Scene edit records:
----

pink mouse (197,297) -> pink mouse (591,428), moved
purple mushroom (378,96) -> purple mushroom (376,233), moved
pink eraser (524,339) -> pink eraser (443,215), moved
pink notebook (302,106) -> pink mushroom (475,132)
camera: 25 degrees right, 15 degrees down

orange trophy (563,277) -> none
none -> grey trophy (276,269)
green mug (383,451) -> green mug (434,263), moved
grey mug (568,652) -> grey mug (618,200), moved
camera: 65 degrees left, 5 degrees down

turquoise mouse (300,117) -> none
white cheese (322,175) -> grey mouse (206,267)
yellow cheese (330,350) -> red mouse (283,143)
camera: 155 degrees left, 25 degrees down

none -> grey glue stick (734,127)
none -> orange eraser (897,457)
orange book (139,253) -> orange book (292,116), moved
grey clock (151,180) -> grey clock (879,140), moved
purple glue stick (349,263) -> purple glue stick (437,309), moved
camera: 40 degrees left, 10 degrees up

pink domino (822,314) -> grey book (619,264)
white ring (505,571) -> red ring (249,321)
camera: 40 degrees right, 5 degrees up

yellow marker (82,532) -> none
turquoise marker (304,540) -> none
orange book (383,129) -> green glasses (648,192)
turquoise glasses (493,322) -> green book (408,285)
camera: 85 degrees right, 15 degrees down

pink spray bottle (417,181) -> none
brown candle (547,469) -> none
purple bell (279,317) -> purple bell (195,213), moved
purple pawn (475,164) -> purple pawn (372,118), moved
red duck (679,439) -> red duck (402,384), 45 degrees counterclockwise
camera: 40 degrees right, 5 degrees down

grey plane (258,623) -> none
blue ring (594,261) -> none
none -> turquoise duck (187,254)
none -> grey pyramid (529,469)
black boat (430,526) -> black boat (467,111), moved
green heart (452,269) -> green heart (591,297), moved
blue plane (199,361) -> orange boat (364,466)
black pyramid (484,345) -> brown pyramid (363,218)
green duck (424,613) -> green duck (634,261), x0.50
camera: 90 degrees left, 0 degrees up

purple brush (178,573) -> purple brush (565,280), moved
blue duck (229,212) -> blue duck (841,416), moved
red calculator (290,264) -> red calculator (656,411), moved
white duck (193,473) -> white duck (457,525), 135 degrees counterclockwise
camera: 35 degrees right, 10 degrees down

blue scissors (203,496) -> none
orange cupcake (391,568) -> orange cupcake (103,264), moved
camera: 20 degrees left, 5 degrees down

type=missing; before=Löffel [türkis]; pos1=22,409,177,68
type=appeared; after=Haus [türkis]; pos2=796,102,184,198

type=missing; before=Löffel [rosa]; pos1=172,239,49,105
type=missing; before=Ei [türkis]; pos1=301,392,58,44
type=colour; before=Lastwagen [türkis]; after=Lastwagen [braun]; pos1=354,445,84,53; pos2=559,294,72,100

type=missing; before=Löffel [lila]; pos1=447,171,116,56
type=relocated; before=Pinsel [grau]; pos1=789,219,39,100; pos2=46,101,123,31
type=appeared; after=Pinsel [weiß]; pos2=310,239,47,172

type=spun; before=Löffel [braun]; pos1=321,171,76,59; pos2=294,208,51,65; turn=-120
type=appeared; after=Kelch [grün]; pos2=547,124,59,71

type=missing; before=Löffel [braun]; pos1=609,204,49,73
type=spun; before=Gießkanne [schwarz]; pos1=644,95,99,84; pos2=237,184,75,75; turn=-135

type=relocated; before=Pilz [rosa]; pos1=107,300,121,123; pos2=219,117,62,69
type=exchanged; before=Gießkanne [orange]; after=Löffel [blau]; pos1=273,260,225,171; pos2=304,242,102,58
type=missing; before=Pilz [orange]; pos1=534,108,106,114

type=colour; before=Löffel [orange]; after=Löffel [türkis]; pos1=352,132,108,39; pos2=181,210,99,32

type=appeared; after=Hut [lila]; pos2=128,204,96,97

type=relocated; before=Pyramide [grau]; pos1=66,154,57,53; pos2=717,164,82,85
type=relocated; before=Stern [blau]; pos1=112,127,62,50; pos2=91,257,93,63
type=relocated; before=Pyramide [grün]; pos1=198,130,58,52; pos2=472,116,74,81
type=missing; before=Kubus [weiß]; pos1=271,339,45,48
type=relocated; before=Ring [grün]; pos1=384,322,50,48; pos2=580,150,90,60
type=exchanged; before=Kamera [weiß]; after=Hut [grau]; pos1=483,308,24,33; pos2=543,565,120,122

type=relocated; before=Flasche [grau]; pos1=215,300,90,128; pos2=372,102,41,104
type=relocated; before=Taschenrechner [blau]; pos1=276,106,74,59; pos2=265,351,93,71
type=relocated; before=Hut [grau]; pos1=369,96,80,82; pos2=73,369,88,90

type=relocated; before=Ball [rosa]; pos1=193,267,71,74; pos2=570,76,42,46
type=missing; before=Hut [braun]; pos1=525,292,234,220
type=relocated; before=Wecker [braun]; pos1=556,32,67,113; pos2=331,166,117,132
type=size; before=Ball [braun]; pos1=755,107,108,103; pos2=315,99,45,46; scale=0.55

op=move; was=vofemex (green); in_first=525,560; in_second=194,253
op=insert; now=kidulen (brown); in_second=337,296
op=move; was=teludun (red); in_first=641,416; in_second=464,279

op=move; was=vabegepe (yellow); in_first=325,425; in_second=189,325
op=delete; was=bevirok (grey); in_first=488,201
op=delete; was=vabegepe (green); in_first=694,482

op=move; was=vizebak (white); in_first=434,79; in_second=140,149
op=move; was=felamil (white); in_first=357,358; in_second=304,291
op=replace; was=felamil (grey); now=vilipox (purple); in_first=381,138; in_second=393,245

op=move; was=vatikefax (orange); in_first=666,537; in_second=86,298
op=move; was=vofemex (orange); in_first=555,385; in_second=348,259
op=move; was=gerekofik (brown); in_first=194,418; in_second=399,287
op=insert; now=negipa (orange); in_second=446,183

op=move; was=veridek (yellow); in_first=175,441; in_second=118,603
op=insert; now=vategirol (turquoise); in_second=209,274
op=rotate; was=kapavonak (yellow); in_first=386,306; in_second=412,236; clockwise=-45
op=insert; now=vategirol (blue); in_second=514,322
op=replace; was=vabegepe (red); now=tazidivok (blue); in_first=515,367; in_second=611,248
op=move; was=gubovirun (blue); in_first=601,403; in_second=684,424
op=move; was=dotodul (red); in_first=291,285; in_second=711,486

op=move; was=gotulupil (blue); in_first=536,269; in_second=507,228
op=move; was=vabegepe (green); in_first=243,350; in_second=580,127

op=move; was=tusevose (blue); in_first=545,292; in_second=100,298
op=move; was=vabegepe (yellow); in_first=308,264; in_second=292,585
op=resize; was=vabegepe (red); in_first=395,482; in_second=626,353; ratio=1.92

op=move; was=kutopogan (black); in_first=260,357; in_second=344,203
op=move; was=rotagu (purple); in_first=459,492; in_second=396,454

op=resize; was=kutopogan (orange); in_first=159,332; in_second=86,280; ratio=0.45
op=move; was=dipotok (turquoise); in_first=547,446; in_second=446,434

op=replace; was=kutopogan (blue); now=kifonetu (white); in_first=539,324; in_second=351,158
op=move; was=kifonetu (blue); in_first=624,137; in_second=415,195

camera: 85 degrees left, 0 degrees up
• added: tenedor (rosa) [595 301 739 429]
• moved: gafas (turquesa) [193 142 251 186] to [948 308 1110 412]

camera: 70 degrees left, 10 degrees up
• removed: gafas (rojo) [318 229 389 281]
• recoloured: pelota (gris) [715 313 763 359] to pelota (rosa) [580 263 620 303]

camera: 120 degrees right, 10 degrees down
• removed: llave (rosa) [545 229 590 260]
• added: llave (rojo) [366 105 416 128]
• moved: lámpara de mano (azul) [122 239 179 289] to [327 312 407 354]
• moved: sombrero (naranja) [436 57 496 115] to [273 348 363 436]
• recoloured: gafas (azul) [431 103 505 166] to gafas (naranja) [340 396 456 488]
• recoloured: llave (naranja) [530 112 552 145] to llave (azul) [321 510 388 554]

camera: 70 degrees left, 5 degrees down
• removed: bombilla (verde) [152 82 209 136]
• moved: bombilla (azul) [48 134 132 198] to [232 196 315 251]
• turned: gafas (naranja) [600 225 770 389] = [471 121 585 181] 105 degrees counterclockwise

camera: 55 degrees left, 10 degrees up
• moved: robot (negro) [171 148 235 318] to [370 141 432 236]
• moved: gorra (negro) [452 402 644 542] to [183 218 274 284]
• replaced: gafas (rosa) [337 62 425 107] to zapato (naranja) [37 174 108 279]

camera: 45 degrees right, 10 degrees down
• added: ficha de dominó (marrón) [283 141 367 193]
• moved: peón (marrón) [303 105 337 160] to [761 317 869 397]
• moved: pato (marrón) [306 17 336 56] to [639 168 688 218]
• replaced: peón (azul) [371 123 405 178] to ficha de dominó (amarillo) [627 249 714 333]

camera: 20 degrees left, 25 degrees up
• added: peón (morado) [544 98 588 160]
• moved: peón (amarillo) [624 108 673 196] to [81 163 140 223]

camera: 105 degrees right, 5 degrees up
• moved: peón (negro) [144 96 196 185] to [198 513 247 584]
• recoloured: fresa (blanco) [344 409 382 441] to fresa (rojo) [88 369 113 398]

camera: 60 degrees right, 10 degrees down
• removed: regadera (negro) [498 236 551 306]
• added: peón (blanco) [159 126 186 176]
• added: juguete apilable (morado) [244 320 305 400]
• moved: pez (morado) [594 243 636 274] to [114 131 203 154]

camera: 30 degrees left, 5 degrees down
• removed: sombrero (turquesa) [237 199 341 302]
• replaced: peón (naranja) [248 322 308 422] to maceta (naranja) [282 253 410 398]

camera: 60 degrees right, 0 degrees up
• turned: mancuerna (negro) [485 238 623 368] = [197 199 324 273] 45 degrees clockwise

----

* [ABOUT THIS EXERCISE] In the entries above, which lines hold the string "mushroom"? Report all of them.

* [EXERCISE RESULT]
purple mushroom (378,96) -> purple mushroom (376,233), moved
pink notebook (302,106) -> pink mushroom (475,132)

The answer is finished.